ABOUT THIS EXERCISE: Set down the lines below exactly as they stand, please. Go from the first through the one containing "turquoise cube: 1 -> 6".

○ ○ ○ ○ ○

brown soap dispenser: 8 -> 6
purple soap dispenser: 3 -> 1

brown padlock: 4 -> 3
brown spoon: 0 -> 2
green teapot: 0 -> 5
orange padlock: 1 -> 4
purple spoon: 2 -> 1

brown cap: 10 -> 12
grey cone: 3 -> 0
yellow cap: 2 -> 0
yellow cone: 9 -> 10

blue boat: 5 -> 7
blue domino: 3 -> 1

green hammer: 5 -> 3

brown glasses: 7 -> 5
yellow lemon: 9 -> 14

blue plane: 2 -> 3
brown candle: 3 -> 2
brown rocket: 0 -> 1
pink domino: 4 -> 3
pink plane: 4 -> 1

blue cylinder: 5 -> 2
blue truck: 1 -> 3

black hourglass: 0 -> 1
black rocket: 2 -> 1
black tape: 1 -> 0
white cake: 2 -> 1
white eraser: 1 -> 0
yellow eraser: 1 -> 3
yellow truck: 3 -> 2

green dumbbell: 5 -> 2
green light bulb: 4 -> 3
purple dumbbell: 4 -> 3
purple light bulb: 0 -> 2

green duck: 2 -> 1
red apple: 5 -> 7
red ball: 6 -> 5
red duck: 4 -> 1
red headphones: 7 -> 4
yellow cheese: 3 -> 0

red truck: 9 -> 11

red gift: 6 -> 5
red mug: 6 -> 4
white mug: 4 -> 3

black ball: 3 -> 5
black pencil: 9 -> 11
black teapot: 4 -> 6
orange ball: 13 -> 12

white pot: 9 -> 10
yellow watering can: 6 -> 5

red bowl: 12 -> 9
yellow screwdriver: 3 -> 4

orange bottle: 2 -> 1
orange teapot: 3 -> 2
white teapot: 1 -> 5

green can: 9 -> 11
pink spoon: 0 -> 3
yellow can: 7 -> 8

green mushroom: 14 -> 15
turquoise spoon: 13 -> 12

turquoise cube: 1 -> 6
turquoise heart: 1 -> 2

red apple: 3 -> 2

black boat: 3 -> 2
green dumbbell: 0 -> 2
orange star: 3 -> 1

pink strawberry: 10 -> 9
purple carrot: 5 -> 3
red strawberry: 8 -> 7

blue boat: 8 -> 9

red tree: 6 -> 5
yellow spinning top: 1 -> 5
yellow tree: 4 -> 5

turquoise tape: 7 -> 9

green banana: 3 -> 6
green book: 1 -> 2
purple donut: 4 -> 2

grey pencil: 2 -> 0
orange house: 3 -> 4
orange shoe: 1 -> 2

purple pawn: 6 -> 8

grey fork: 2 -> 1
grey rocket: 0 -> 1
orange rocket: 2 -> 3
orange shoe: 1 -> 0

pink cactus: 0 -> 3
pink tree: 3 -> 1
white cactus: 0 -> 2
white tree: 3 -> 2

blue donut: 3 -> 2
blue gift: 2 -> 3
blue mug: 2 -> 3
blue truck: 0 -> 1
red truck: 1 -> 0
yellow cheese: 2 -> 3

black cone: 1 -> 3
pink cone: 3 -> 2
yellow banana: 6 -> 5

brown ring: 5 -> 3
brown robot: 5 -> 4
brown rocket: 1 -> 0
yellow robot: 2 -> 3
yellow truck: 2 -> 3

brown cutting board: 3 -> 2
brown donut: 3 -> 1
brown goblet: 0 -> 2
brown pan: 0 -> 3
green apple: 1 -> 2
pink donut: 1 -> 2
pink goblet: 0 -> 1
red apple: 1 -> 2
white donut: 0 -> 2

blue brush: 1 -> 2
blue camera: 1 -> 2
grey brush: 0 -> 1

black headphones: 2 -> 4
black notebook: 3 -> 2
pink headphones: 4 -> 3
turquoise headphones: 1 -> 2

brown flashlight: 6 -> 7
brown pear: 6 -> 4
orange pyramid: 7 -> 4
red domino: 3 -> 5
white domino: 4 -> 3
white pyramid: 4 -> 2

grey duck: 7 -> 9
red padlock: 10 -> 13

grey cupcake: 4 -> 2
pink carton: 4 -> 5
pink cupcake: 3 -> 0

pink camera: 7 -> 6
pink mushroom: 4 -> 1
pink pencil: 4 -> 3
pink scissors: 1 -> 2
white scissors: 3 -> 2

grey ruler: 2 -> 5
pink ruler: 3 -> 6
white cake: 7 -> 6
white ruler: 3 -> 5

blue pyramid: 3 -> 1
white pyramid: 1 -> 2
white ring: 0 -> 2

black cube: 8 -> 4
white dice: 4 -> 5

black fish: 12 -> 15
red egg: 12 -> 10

○ ○ ○ ○ ○

EXERCISE ANSWER:
brown soap dispenser: 8 -> 6
purple soap dispenser: 3 -> 1

brown padlock: 4 -> 3
brown spoon: 0 -> 2
green teapot: 0 -> 5
orange padlock: 1 -> 4
purple spoon: 2 -> 1

brown cap: 10 -> 12
grey cone: 3 -> 0
yellow cap: 2 -> 0
yellow cone: 9 -> 10

blue boat: 5 -> 7
blue domino: 3 -> 1

green hammer: 5 -> 3

brown glasses: 7 -> 5
yellow lemon: 9 -> 14

blue plane: 2 -> 3
brown candle: 3 -> 2
brown rocket: 0 -> 1
pink domino: 4 -> 3
pink plane: 4 -> 1

blue cylinder: 5 -> 2
blue truck: 1 -> 3

black hourglass: 0 -> 1
black rocket: 2 -> 1
black tape: 1 -> 0
white cake: 2 -> 1
white eraser: 1 -> 0
yellow eraser: 1 -> 3
yellow truck: 3 -> 2

green dumbbell: 5 -> 2
green light bulb: 4 -> 3
purple dumbbell: 4 -> 3
purple light bulb: 0 -> 2

green duck: 2 -> 1
red apple: 5 -> 7
red ball: 6 -> 5
red duck: 4 -> 1
red headphones: 7 -> 4
yellow cheese: 3 -> 0

red truck: 9 -> 11

red gift: 6 -> 5
red mug: 6 -> 4
white mug: 4 -> 3

black ball: 3 -> 5
black pencil: 9 -> 11
black teapot: 4 -> 6
orange ball: 13 -> 12

white pot: 9 -> 10
yellow watering can: 6 -> 5

red bowl: 12 -> 9
yellow screwdriver: 3 -> 4

orange bottle: 2 -> 1
orange teapot: 3 -> 2
white teapot: 1 -> 5

green can: 9 -> 11
pink spoon: 0 -> 3
yellow can: 7 -> 8

green mushroom: 14 -> 15
turquoise spoon: 13 -> 12

turquoise cube: 1 -> 6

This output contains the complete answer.